- ASSIGNMENT
Please give nothing except the number of lines in the records below that include the word "pawn".

BEGIN STUDY MATERIAL

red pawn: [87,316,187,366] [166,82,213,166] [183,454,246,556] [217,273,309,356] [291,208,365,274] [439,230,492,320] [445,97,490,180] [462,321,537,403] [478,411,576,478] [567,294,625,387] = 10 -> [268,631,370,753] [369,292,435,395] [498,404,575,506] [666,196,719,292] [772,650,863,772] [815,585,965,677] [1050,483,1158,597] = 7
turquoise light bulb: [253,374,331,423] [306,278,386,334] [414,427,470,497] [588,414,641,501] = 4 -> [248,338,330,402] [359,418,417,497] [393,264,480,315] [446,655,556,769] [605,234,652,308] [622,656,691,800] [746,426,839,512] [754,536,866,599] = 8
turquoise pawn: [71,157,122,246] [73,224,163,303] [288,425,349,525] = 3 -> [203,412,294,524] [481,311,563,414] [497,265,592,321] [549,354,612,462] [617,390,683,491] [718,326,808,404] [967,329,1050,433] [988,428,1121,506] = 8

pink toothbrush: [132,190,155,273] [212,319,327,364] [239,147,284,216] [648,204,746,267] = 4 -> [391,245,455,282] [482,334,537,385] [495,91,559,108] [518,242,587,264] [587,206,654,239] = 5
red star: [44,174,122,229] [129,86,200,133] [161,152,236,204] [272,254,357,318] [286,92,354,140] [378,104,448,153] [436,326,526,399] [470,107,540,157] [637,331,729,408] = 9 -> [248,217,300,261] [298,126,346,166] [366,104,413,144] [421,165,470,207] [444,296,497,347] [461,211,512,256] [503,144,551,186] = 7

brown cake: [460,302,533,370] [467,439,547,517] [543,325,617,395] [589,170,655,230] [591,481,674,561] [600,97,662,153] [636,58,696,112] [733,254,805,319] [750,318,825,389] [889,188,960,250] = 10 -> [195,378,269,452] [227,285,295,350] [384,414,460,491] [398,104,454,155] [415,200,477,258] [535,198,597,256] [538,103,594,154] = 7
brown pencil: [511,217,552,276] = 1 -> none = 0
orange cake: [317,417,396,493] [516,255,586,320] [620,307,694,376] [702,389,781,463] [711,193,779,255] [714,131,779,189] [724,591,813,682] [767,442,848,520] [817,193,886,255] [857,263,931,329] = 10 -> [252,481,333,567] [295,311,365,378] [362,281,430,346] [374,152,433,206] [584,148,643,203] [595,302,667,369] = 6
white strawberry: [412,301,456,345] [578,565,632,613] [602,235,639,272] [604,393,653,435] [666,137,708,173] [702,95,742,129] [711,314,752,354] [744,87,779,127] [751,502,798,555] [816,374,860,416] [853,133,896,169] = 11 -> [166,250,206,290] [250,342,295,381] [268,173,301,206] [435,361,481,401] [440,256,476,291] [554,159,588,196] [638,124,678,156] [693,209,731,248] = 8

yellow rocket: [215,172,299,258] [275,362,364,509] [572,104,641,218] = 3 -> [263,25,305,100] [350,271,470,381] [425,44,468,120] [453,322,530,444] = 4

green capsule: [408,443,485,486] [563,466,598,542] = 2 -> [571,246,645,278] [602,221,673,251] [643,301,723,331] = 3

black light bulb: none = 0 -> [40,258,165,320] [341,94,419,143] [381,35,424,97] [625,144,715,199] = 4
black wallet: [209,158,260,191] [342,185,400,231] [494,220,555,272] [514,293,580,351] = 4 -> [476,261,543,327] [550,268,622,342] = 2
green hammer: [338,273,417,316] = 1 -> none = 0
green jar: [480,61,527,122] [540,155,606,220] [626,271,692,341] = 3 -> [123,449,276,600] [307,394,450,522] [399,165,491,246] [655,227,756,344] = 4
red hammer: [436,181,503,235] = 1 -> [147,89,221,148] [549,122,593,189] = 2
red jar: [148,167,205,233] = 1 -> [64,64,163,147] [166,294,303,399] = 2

END STUDY MATERIAL

- YOUR SOLUTION
2